**** EXERCISE DATA ****

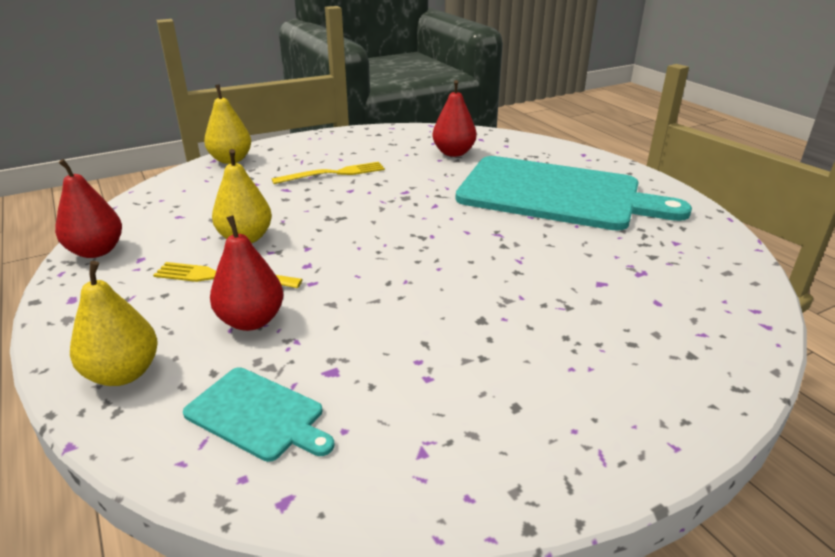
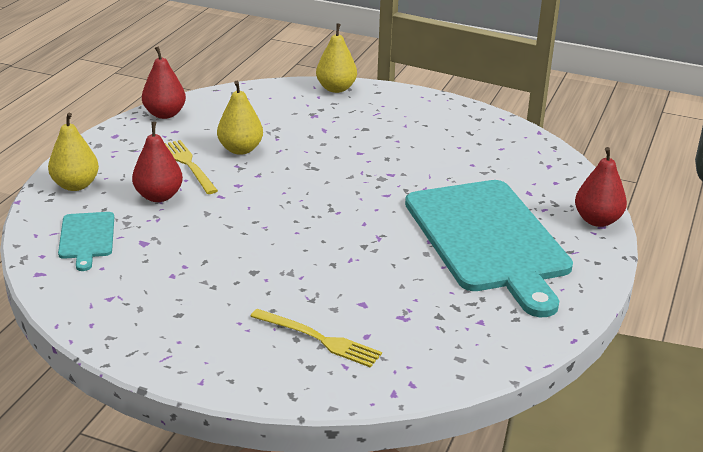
camera: 50 degrees right, 0 degrees up
(333, 174) = (375, 134): yellow fork -> yellow fork (319, 339)
(453, 153) = (495, 165): red pear -> red pear (597, 220)

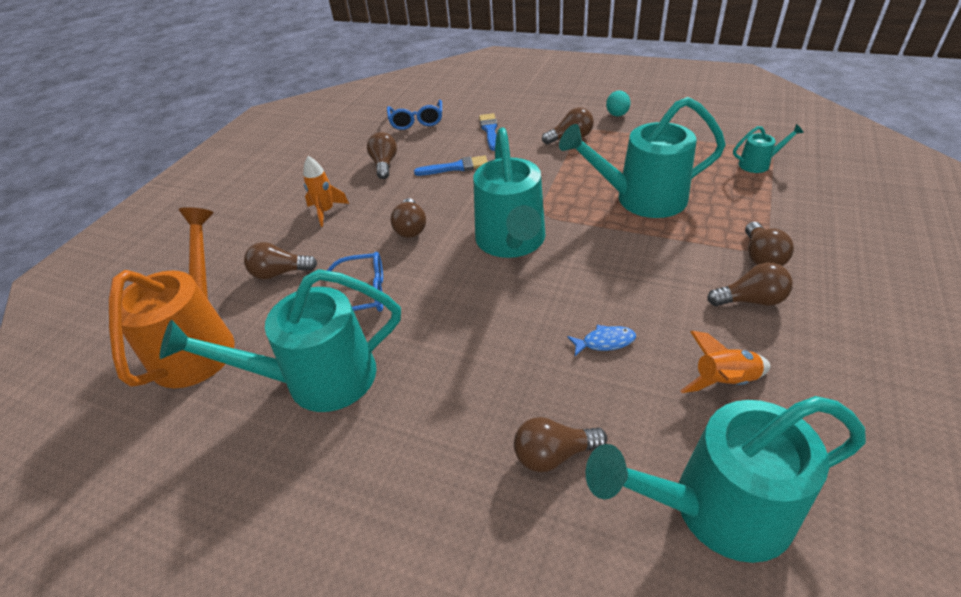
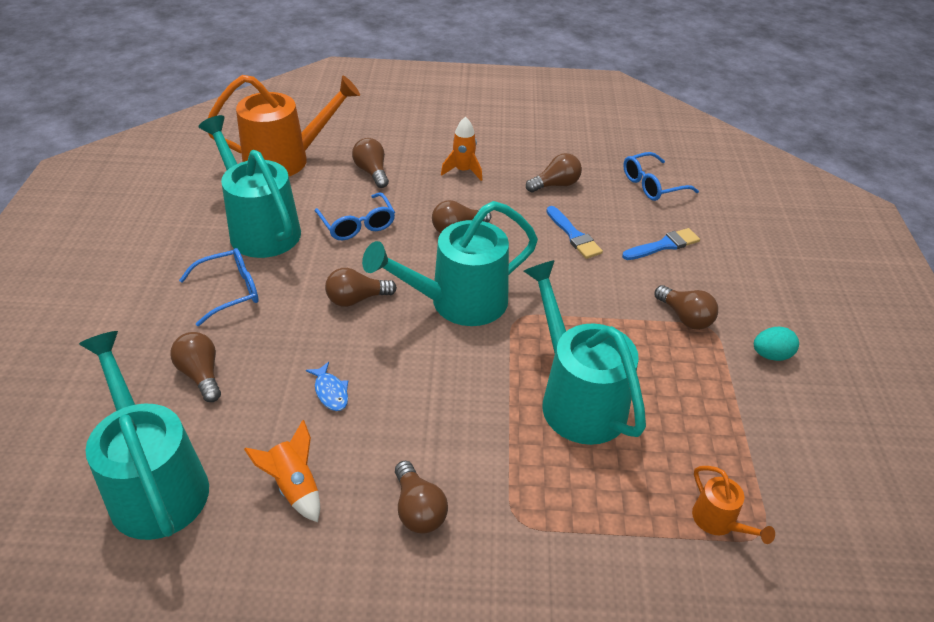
camera: 65 degrees right, 0 degrees up
(420, 417) = (230, 291): none -> blue glasses
(758, 164) = (719, 522): turquoise watering can -> orange watering can
(761, 257) = (500, 521): brown light bulb -> brown light bulb (356, 299)

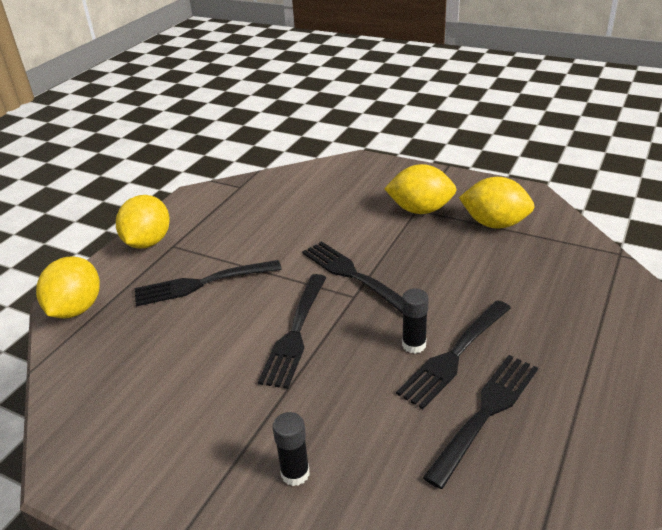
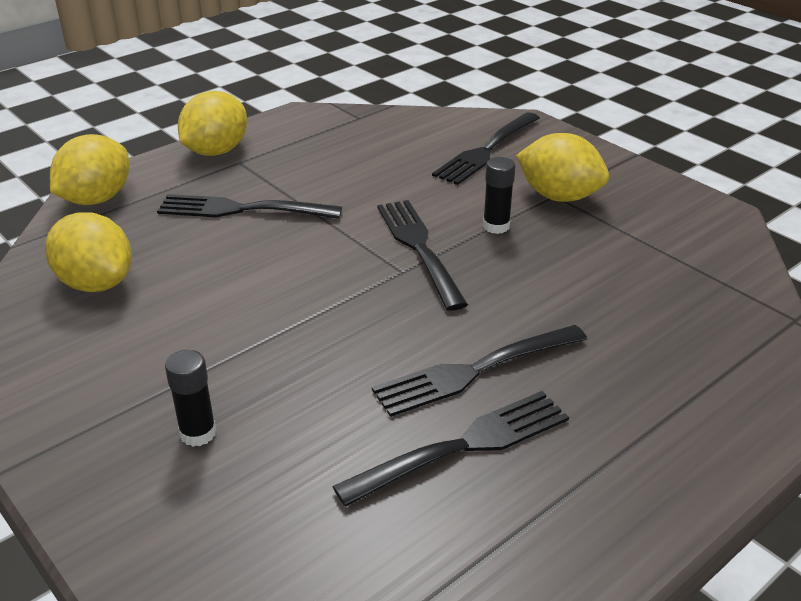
camera: 20 degrees right, 0 degrees up
(295, 332) = (306, 289): black fork -> black fork (487, 150)
(414, 345) = (433, 344): black glue stick -> black glue stick (496, 226)
(494, 224) = (645, 237): yellow lemon -> yellow lemon (96, 283)

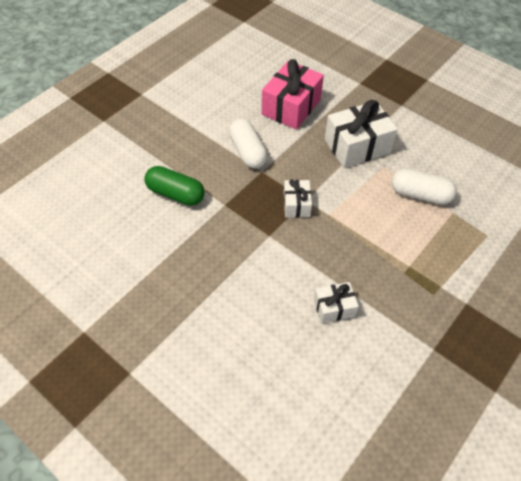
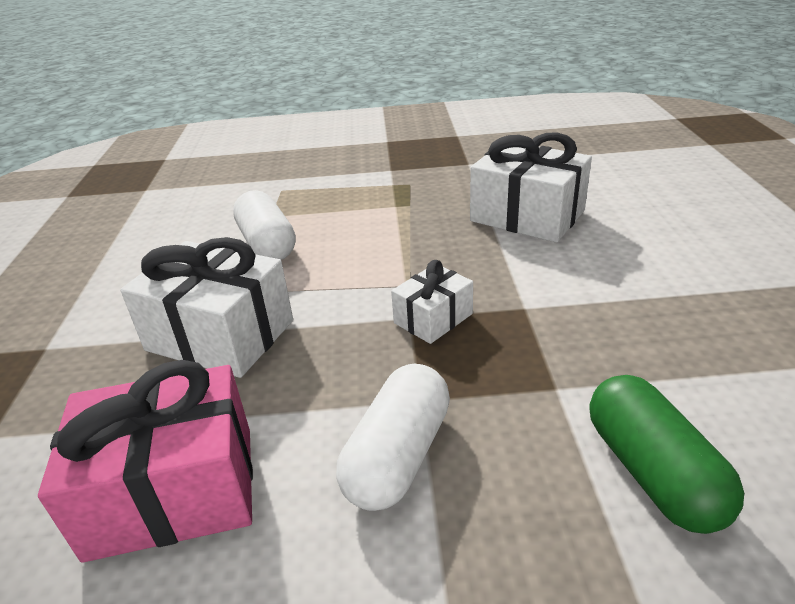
camera: 130 degrees left, 20 degrees down
(334, 308) = (527, 216): white gift -> white gift, size x1.83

****

PROBLEM DETAILS » Since only the number is needed, state how many lines of the listing contain the word "black".

TASK SOLUTION » 2